WHAT TO WORK ON – Could you set down the lines below, from the one containing "white cube: 4 -> 1" through the final line, exactly as written?

Items from a dataset –

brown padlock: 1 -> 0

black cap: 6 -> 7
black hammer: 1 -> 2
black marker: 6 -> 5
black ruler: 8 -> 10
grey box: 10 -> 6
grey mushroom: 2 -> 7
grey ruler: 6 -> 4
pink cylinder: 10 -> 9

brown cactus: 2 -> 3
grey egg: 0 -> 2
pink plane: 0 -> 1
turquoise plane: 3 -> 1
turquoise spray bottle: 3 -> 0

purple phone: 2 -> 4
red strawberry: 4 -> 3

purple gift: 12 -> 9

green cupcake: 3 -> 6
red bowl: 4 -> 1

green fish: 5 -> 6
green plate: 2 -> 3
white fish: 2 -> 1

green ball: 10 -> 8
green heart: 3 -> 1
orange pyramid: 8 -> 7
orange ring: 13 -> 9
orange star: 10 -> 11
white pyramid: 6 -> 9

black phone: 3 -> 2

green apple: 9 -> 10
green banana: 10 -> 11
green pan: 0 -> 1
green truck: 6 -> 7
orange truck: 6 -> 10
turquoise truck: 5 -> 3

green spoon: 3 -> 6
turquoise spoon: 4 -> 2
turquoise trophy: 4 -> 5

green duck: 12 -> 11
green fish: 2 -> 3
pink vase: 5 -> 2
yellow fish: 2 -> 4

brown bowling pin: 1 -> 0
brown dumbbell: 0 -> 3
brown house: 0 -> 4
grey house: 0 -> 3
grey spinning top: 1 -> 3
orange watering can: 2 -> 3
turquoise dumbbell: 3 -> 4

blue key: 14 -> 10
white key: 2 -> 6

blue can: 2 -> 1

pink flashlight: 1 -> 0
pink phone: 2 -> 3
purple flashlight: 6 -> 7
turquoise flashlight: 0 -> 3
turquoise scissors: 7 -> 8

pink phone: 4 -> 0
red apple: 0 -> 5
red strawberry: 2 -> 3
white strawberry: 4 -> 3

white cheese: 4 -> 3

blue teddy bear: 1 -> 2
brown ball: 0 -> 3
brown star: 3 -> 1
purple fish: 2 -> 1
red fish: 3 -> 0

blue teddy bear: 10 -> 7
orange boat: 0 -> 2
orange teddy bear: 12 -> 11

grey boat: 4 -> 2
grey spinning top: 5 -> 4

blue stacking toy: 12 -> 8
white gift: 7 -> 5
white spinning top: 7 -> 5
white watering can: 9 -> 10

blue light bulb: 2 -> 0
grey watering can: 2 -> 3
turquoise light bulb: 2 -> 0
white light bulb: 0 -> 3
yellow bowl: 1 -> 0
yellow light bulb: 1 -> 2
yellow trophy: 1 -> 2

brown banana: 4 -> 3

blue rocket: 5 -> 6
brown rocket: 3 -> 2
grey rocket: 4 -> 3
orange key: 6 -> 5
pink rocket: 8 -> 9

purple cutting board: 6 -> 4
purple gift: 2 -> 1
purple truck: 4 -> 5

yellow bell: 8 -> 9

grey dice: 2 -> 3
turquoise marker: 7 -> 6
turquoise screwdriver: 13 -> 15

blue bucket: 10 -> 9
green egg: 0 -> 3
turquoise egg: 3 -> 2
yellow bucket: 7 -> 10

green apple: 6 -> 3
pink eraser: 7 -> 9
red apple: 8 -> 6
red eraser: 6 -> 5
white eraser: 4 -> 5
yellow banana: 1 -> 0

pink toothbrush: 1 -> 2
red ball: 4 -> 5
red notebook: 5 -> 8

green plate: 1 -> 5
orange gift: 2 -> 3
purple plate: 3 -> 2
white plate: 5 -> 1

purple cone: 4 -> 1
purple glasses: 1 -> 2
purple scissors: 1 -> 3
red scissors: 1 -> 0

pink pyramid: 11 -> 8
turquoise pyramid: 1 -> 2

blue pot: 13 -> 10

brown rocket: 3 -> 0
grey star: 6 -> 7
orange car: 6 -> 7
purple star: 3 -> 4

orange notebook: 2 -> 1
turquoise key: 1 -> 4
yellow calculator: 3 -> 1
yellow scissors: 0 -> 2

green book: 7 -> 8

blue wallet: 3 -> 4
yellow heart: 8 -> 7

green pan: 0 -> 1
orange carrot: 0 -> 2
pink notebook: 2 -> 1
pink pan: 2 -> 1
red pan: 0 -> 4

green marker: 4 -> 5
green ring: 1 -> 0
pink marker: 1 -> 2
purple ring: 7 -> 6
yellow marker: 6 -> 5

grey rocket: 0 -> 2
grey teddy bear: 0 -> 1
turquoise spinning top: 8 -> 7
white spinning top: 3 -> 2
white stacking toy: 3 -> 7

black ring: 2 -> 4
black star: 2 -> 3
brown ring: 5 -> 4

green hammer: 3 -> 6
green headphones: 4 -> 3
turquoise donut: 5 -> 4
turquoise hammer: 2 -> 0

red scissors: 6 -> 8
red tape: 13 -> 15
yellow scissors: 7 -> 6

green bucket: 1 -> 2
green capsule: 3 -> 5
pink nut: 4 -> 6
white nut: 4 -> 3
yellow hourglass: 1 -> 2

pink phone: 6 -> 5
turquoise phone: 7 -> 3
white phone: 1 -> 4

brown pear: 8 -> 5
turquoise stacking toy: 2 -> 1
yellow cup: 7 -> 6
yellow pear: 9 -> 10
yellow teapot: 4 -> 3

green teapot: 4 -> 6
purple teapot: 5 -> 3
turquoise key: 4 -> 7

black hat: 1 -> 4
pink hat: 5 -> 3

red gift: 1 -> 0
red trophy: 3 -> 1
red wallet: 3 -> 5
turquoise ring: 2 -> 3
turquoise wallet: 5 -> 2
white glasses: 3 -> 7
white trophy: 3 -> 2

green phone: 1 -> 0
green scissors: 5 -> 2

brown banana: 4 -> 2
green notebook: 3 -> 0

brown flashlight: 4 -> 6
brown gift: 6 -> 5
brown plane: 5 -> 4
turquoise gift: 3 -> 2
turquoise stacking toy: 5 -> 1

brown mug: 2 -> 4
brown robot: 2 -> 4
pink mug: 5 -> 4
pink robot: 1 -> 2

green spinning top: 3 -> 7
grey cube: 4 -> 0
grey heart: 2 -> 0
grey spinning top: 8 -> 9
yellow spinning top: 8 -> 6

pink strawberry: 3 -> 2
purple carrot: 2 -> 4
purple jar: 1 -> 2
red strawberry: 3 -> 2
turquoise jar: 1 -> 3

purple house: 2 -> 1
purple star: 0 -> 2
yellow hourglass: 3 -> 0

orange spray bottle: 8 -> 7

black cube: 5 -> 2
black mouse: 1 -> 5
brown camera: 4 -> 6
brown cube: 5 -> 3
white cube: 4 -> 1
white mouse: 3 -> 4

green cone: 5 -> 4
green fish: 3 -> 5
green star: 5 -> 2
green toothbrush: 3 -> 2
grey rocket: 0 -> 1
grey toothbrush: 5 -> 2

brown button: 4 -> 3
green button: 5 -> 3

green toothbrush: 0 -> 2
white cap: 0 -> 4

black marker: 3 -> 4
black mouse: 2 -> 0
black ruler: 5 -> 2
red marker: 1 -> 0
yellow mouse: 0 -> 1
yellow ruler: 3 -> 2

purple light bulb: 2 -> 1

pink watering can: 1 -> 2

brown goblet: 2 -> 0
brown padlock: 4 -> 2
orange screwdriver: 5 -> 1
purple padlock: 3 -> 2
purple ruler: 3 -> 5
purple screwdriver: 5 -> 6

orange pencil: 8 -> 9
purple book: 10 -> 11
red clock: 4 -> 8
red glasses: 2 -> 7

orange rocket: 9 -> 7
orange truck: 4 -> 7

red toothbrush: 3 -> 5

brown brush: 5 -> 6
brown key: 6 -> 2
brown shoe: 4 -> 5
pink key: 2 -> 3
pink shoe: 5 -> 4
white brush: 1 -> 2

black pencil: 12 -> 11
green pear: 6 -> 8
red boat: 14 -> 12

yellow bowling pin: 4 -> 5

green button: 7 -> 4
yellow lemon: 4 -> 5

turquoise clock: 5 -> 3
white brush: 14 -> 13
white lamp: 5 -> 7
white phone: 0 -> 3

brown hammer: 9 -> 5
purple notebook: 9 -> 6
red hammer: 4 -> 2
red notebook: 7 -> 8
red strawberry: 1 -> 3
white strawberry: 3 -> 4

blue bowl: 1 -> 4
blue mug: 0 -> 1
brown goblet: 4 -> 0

RESPONSE BELOW –
white cube: 4 -> 1
white mouse: 3 -> 4

green cone: 5 -> 4
green fish: 3 -> 5
green star: 5 -> 2
green toothbrush: 3 -> 2
grey rocket: 0 -> 1
grey toothbrush: 5 -> 2

brown button: 4 -> 3
green button: 5 -> 3

green toothbrush: 0 -> 2
white cap: 0 -> 4

black marker: 3 -> 4
black mouse: 2 -> 0
black ruler: 5 -> 2
red marker: 1 -> 0
yellow mouse: 0 -> 1
yellow ruler: 3 -> 2

purple light bulb: 2 -> 1

pink watering can: 1 -> 2

brown goblet: 2 -> 0
brown padlock: 4 -> 2
orange screwdriver: 5 -> 1
purple padlock: 3 -> 2
purple ruler: 3 -> 5
purple screwdriver: 5 -> 6

orange pencil: 8 -> 9
purple book: 10 -> 11
red clock: 4 -> 8
red glasses: 2 -> 7

orange rocket: 9 -> 7
orange truck: 4 -> 7

red toothbrush: 3 -> 5

brown brush: 5 -> 6
brown key: 6 -> 2
brown shoe: 4 -> 5
pink key: 2 -> 3
pink shoe: 5 -> 4
white brush: 1 -> 2

black pencil: 12 -> 11
green pear: 6 -> 8
red boat: 14 -> 12

yellow bowling pin: 4 -> 5

green button: 7 -> 4
yellow lemon: 4 -> 5

turquoise clock: 5 -> 3
white brush: 14 -> 13
white lamp: 5 -> 7
white phone: 0 -> 3

brown hammer: 9 -> 5
purple notebook: 9 -> 6
red hammer: 4 -> 2
red notebook: 7 -> 8
red strawberry: 1 -> 3
white strawberry: 3 -> 4

blue bowl: 1 -> 4
blue mug: 0 -> 1
brown goblet: 4 -> 0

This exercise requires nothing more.